EXTRACTED RECORDS:
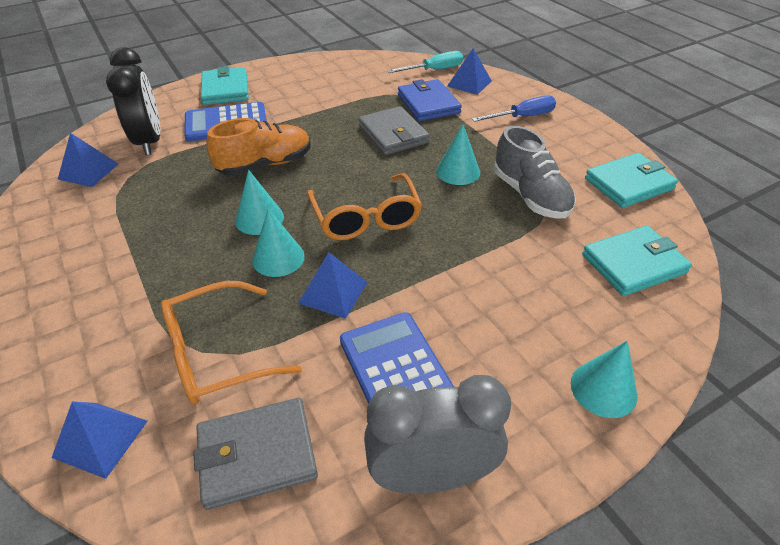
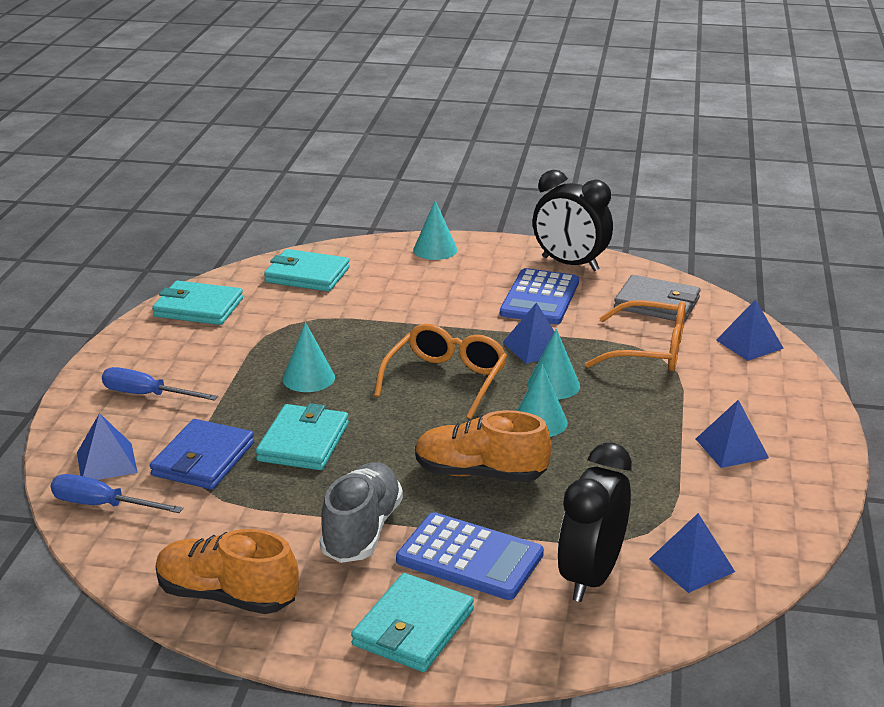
camera: 140 degrees left, 15 degrees down
grey wallet [358,106,430,155] -> turquoise wallet [256,403,349,470]
grey clock [364,375,511,494] -> black clock [533,170,613,271]
turquoise screwdriver [387,51,463,73] -> blue screwdriver [51,474,183,513]
grey shoe [494,126,576,219] -> grey shoe moved to [319,462,403,563]
none -> orange shoe [156,529,299,614]
none -> blue pyramid [696,400,769,468]

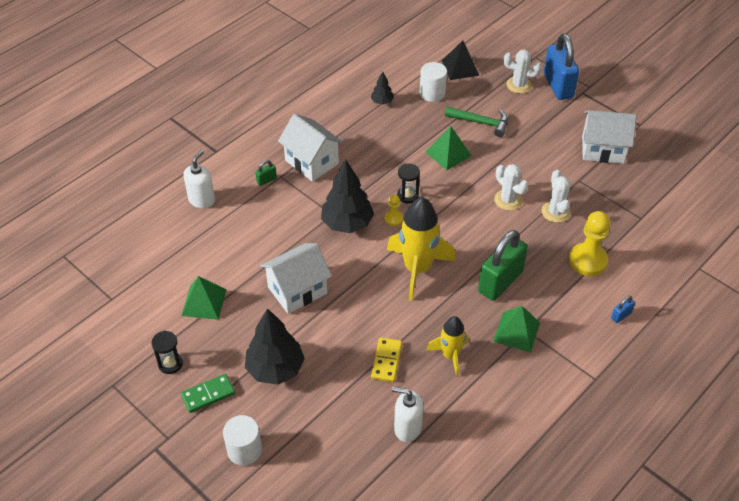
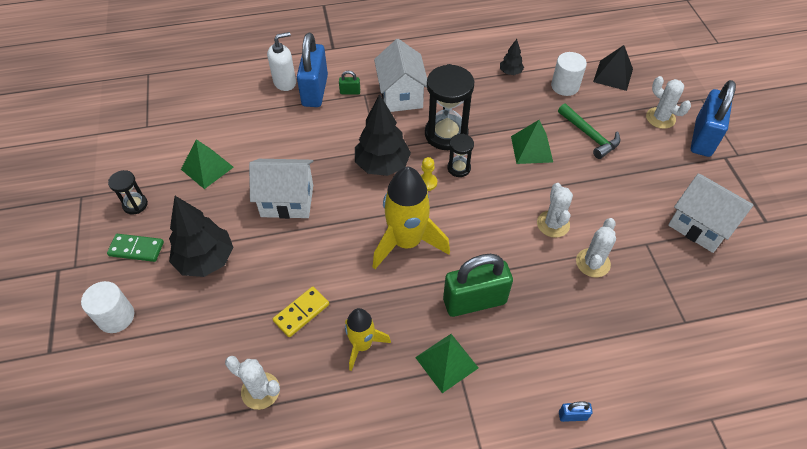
camera: 35 degrees right, 5 degrees up
white soap dispenser [392,387,423,442] -> white cactus [225,356,280,410]
yellow pawn [569,211,610,276] -> none
none -> blue padlock [297,33,328,107]
none -> black hourglass [425,64,474,150]

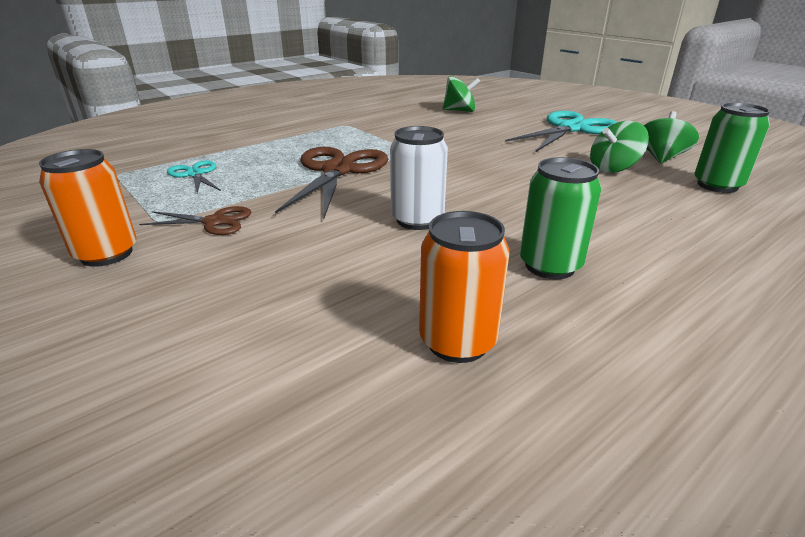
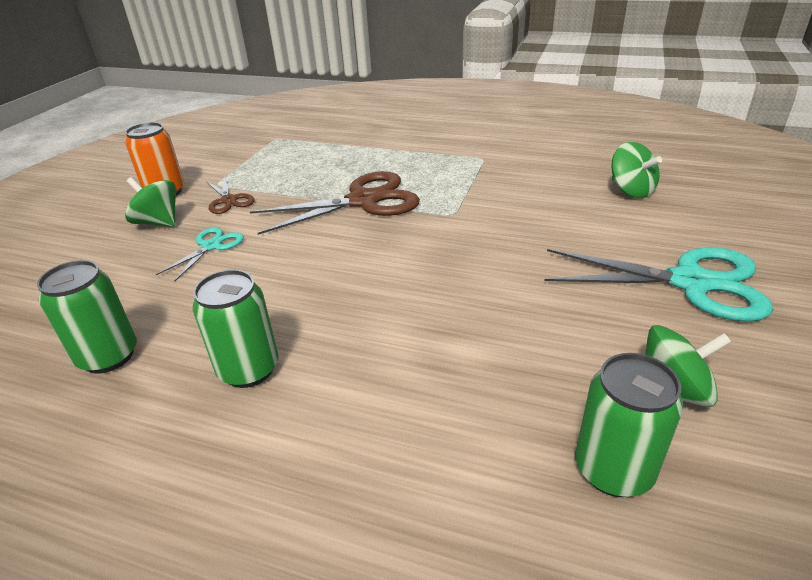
camera: 60 degrees right, 5 degrees up
turquoise scissors [167,160,221,193] -> turquoise scissors moved to [156,227,244,282]
white can [390,126,448,230] -> none
orange can [419,211,510,363] -> green can [37,260,137,374]
green spinning top [590,121,649,173] -> green spinning top moved to [125,177,176,227]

PROMPT:
Exactly the lines from the one containing "white can [390,126,448,230] -> none" through the end of the listing above, inclusive, are to be written out, and no others.

RESPONSE:
white can [390,126,448,230] -> none
orange can [419,211,510,363] -> green can [37,260,137,374]
green spinning top [590,121,649,173] -> green spinning top moved to [125,177,176,227]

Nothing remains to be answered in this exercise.